**Exercise description:**
Within the data that follows, set down exactly the lines from the one containing "The camera went 165 degrees left and 35" through the one containing "The camera went 60", both ends included.

──────────

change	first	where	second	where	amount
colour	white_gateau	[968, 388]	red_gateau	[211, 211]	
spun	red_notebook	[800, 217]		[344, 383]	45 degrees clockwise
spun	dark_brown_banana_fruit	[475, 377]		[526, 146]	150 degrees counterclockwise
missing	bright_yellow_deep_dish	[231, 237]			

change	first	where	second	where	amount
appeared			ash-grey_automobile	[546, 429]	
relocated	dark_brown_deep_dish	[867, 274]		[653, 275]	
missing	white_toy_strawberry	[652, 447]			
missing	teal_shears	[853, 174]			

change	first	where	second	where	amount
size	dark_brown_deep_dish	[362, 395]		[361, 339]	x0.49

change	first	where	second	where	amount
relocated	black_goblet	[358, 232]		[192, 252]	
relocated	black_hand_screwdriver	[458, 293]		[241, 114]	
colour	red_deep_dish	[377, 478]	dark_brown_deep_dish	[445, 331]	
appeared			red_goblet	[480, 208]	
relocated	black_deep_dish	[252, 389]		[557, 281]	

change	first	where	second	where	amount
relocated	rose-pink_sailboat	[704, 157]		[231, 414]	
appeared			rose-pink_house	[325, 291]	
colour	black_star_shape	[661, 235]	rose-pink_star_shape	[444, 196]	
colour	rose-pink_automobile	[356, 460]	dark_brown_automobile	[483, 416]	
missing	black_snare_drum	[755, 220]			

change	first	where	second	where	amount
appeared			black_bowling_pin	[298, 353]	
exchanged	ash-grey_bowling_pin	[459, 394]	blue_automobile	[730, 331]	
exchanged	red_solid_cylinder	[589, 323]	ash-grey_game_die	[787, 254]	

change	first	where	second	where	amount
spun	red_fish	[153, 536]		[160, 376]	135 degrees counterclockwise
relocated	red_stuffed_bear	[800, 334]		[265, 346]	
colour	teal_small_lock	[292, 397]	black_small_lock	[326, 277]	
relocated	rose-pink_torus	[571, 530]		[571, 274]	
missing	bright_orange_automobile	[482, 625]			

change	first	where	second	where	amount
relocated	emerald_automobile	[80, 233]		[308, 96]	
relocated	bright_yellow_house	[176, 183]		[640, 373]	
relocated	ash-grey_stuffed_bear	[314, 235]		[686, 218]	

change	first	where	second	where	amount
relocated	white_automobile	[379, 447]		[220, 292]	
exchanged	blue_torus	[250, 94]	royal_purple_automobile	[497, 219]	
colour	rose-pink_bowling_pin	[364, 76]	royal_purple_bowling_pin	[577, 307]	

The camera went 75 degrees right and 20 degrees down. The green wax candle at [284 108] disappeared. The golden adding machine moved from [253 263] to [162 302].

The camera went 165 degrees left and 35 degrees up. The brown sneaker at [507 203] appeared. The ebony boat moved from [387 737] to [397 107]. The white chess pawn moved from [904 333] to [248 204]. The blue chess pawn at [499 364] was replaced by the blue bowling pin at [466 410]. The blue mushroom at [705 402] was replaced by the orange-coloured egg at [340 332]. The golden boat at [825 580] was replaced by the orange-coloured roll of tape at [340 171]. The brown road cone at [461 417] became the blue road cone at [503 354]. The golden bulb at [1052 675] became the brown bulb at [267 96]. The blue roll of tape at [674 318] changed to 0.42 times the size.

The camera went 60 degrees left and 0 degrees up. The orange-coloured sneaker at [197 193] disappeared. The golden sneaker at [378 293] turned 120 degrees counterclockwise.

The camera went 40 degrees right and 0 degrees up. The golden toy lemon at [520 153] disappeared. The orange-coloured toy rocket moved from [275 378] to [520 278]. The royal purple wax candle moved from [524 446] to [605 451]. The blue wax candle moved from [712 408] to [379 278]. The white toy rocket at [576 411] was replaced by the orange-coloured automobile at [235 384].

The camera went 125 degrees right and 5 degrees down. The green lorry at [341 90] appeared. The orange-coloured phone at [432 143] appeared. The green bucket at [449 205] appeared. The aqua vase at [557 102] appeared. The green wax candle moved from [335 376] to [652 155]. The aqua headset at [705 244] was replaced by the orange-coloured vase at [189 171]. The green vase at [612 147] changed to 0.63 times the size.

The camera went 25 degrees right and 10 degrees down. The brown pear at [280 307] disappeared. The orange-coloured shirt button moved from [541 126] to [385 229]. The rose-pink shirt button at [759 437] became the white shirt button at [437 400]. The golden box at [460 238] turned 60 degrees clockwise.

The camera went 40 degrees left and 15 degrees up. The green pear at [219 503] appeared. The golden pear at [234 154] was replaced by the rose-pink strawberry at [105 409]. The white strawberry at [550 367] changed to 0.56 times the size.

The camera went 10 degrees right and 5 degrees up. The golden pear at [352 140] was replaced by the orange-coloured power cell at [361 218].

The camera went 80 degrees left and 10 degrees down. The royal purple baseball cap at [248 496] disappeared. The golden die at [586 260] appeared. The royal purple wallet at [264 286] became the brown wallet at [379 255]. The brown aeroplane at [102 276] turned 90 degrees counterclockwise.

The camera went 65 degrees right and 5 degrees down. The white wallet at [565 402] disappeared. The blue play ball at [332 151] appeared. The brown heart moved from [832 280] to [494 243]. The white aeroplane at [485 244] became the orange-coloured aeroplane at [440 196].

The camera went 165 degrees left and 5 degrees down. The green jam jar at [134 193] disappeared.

──────────

**Output for this exercise:**
The camera went 165 degrees left and 35 degrees up. The brown sneaker at [507 203] appeared. The ebony boat moved from [387 737] to [397 107]. The white chess pawn moved from [904 333] to [248 204]. The blue chess pawn at [499 364] was replaced by the blue bowling pin at [466 410]. The blue mushroom at [705 402] was replaced by the orange-coloured egg at [340 332]. The golden boat at [825 580] was replaced by the orange-coloured roll of tape at [340 171]. The brown road cone at [461 417] became the blue road cone at [503 354]. The golden bulb at [1052 675] became the brown bulb at [267 96]. The blue roll of tape at [674 318] changed to 0.42 times the size.

The camera went 60 degrees left and 0 degrees up. The orange-coloured sneaker at [197 193] disappeared. The golden sneaker at [378 293] turned 120 degrees counterclockwise.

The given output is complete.